- THE RECORDS:
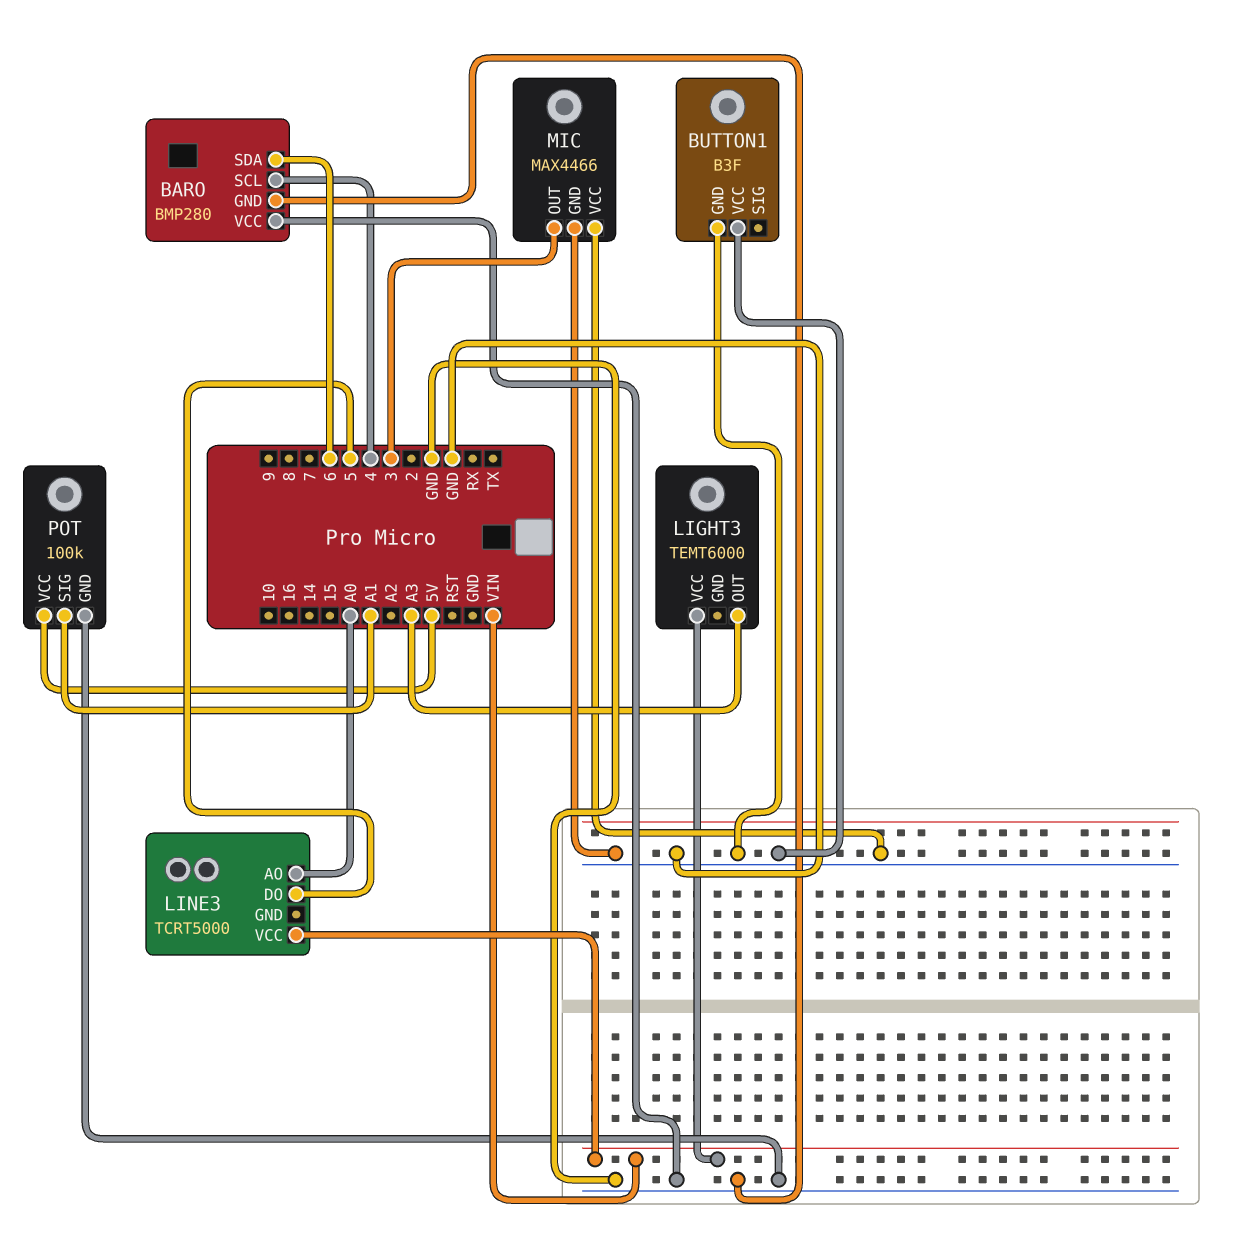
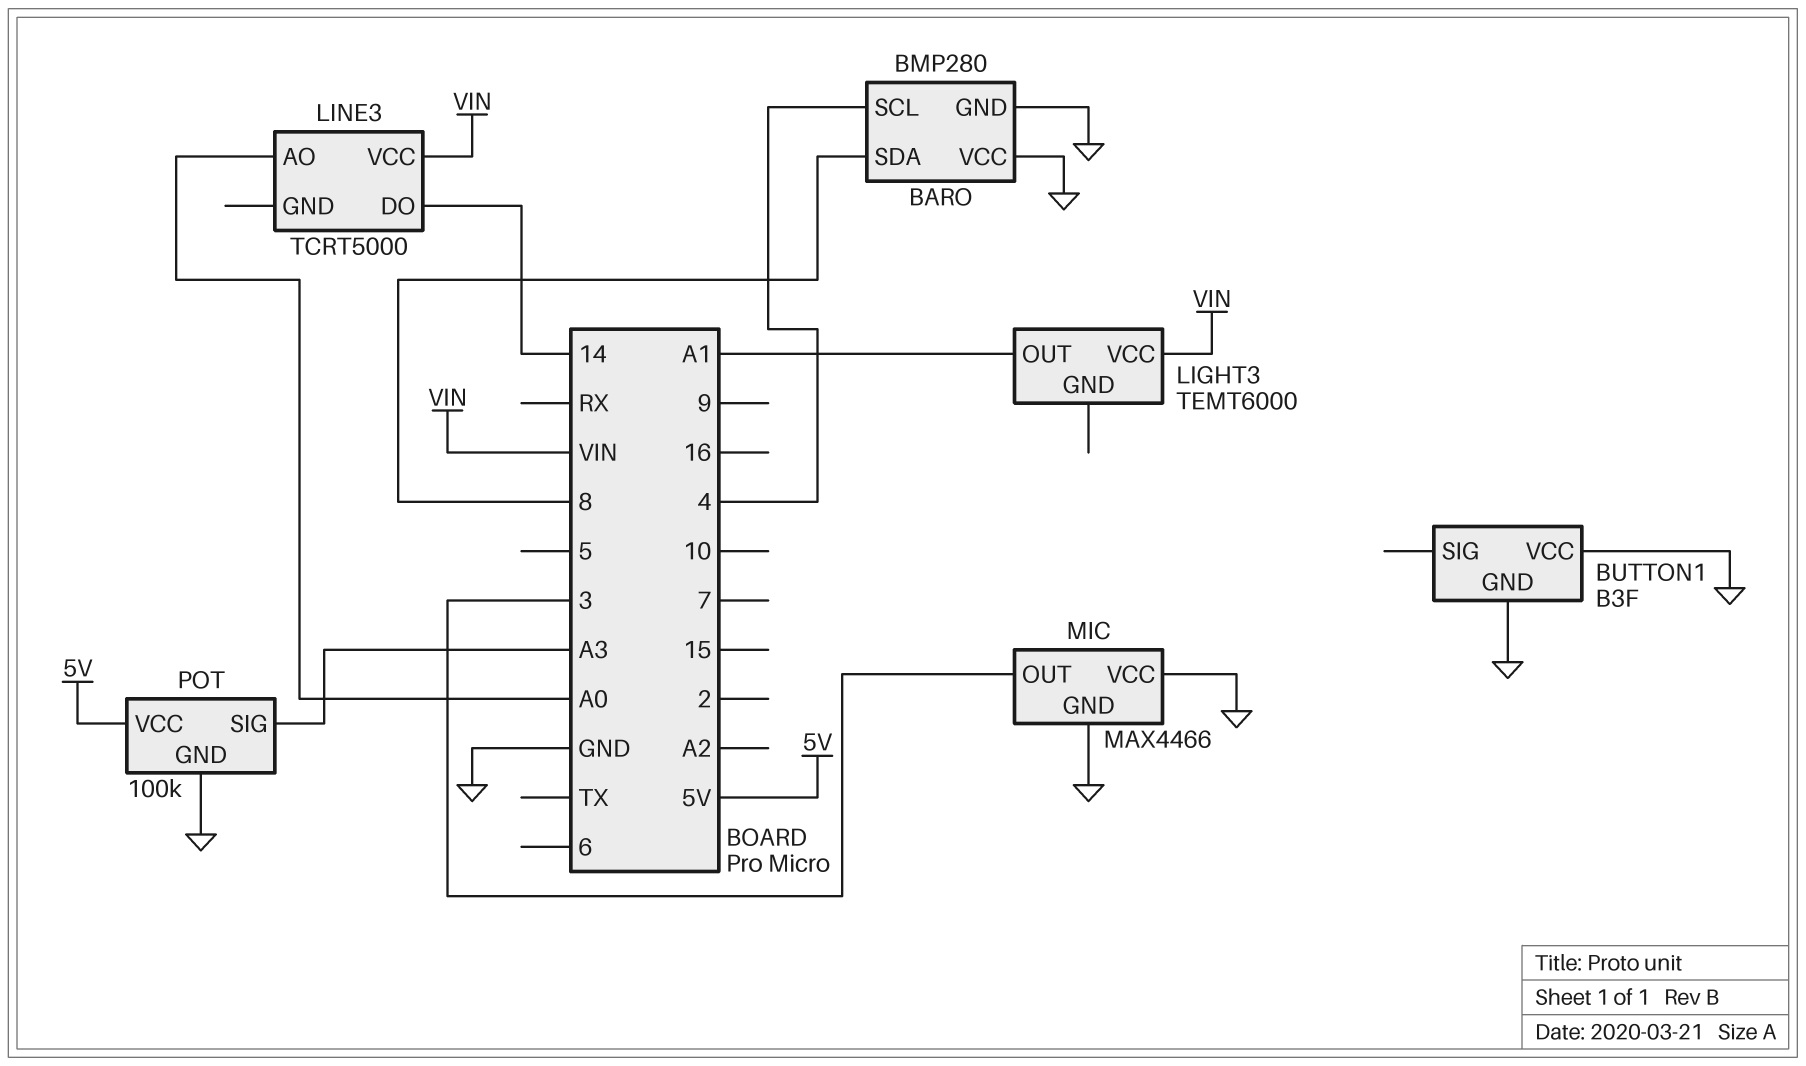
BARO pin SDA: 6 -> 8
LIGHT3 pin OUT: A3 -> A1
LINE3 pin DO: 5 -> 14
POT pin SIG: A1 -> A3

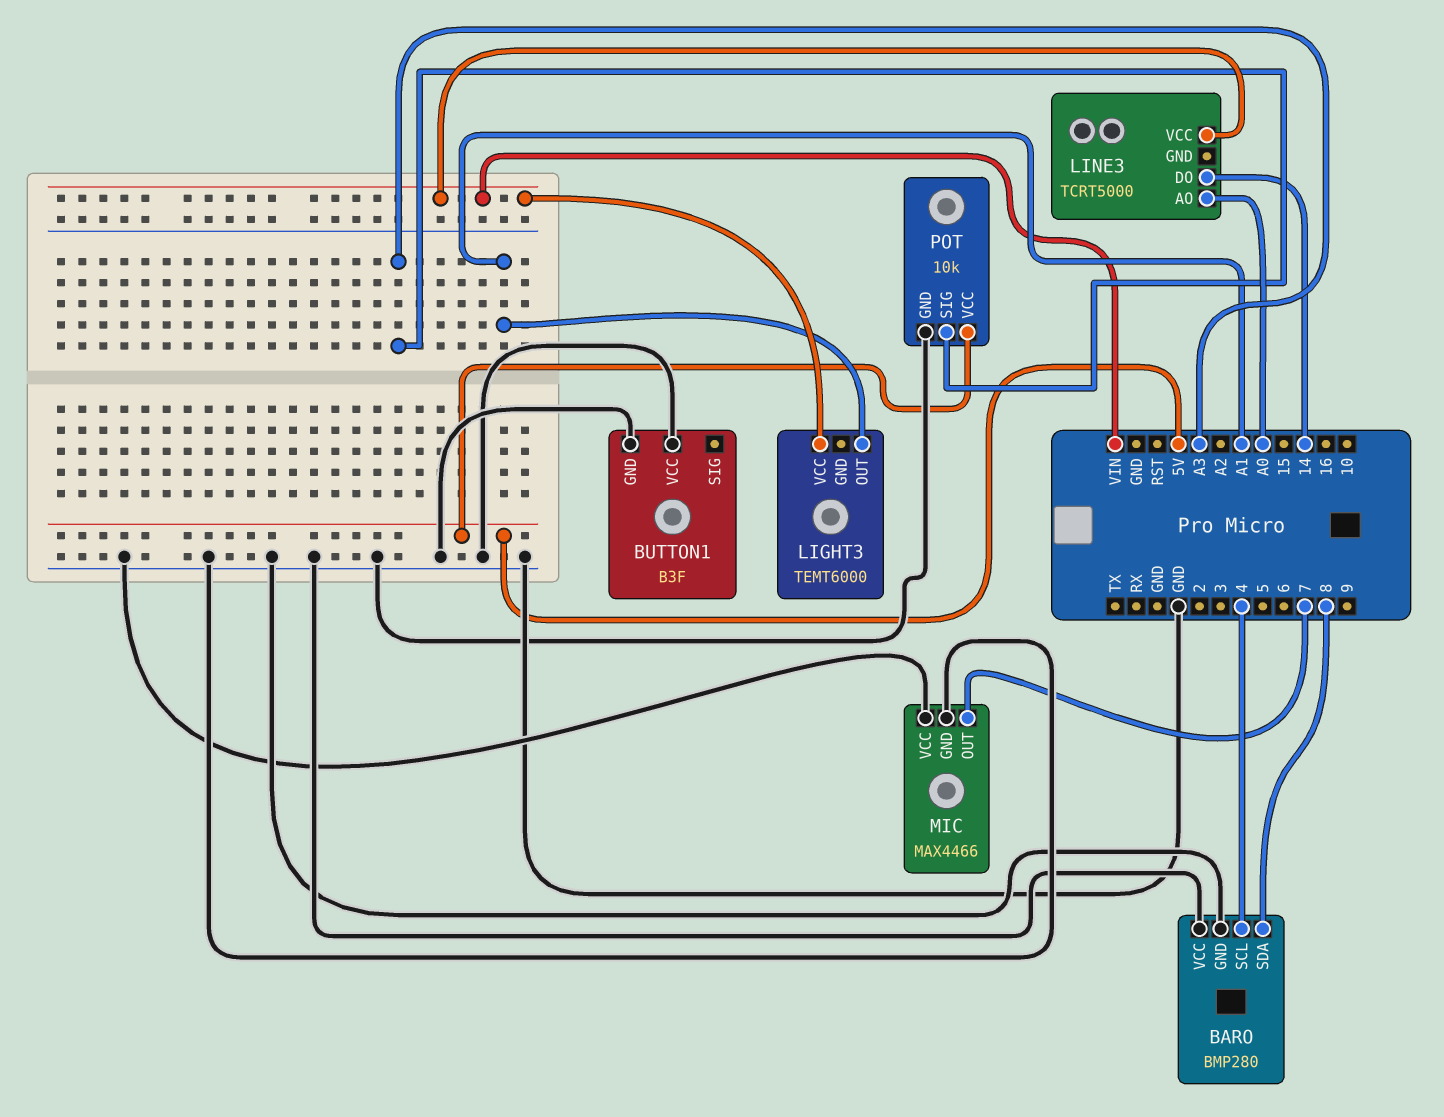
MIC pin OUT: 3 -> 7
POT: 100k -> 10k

- TASK ITEM: Omit each image and transcribe the remaining records word for word.

- ANSWER TO THIS EXERCISE:
BARO pin SDA: 6 -> 8
LIGHT3 pin OUT: A3 -> A1
LINE3 pin DO: 5 -> 14
POT pin SIG: A1 -> A3

MIC pin OUT: 3 -> 7
POT: 100k -> 10k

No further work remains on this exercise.